Exercise aim » Print them exactly: the lines from the beginning of the entries below through the line that contains "grey domino: [111,319,177,353]", and only those, with the pictures left out.

(Object inventory comparisons)
----------
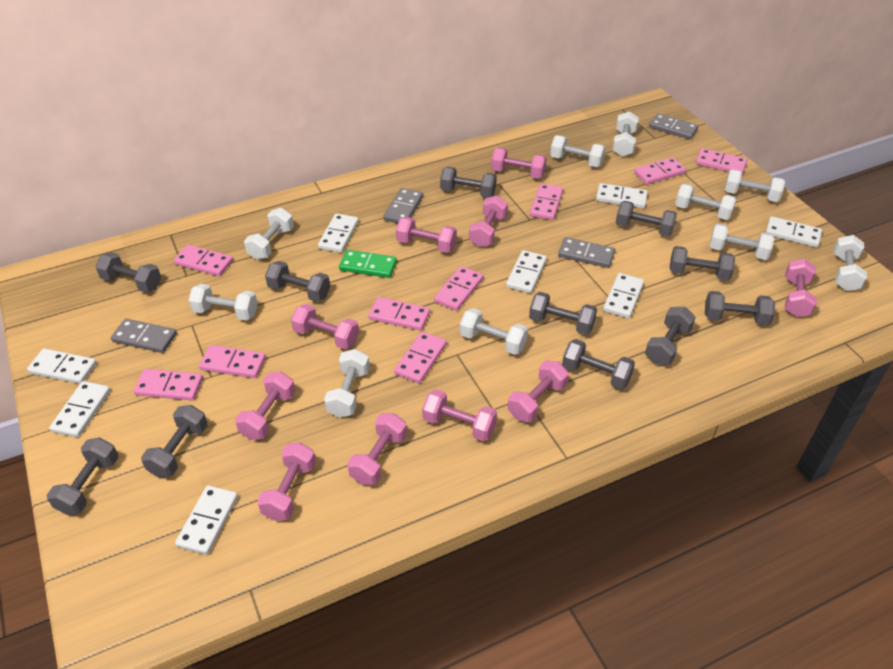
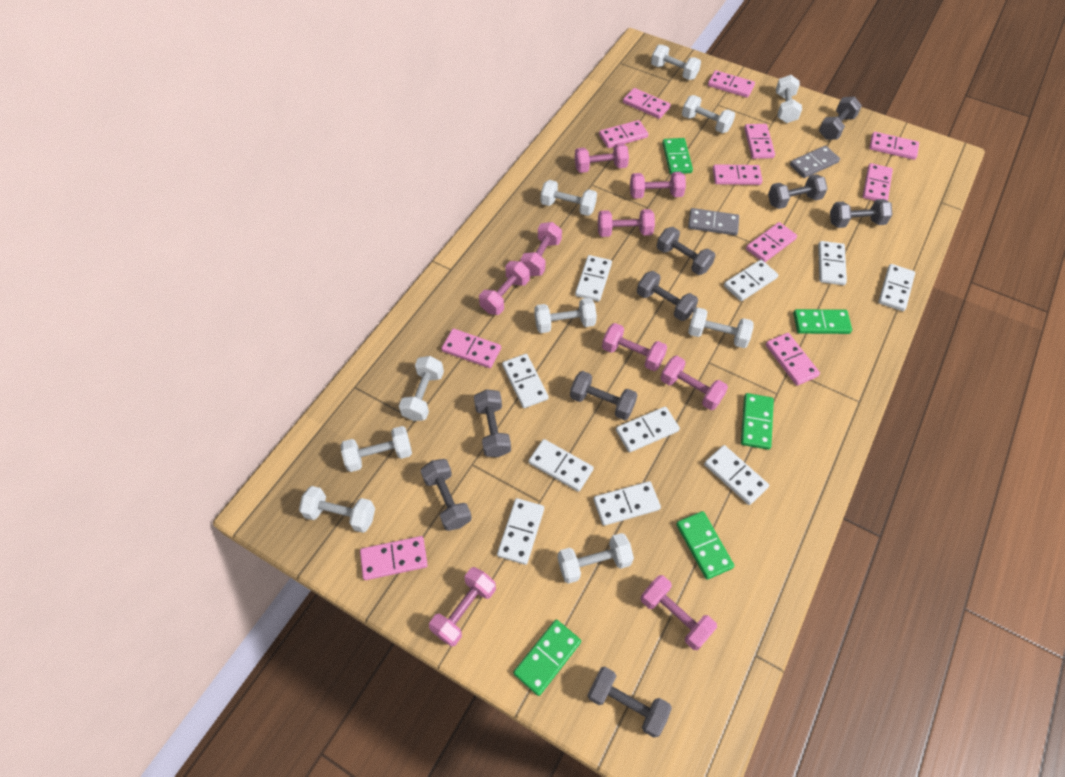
green domino: [339,250,397,278] = 1 -> [513,620,581,696] [662,138,693,174] [676,511,734,580] [741,393,774,450] [793,309,852,334] = 5
grey domino: [111,319,177,353] [383,188,423,223] [558,237,615,268] [649,113,698,139] = 4 -> [688,208,739,235] [790,146,840,178] = 2
grey dumbbell: [47,437,119,515] [95,252,161,293] [141,405,208,478] [265,261,330,302] [440,167,497,198] [529,292,597,335] [562,339,635,389] [616,201,677,236] [645,307,696,365] [670,246,735,281] [705,291,775,325] = 11 -> [421,459,472,531] [474,389,511,457] [570,371,637,420] [587,667,672,738] [637,271,698,321] [657,227,716,275] [768,174,828,209] [819,96,862,140] [830,199,893,228] = 9
pink domino: [134,369,203,400] [174,245,233,276] [199,345,266,378] [368,297,430,331] [394,332,446,383] [434,266,483,311] [530,183,563,220] [634,157,686,185] [696,148,747,174] = 9 -> [360,536,428,580] [441,329,501,368] [599,120,648,148] [623,88,671,119] [708,70,755,98] [713,164,762,185] [744,124,775,159] [746,222,797,262] [766,333,820,386] [863,163,893,201] [869,132,919,160] = 11
pink dumbbell: [235,371,296,440] [257,442,316,521] [291,304,359,349] [347,413,407,485] [396,216,457,253] [422,389,497,442] [469,196,508,247] [491,148,547,179] [508,360,569,422] [785,259,817,317] = 10 -> [429,567,496,647] [479,261,530,315] [520,222,562,276] [575,143,629,173] [598,209,655,237] [602,323,667,371] [630,172,686,199] [641,575,717,650] [660,356,728,410] = 9
white domino: [27,348,97,384] [49,381,110,438] [175,485,238,555] [318,214,359,253] [506,250,547,293] [596,183,648,208] [603,273,644,318] [765,216,822,247] = 8 -> [497,498,544,565] [502,354,549,408] [529,439,594,492] [575,255,612,301] [594,481,661,526] [616,406,680,452] [704,445,769,505] [724,260,778,301] [818,241,847,285] [878,264,915,311] = 10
----------
Task solution »
green domino: [339,250,397,278] = 1 -> [513,620,581,696] [662,138,693,174] [676,511,734,580] [741,393,774,450] [793,309,852,334] = 5
grey domino: [111,319,177,353] [383,188,423,223] [558,237,615,268] [649,113,698,139] = 4 -> [688,208,739,235] [790,146,840,178] = 2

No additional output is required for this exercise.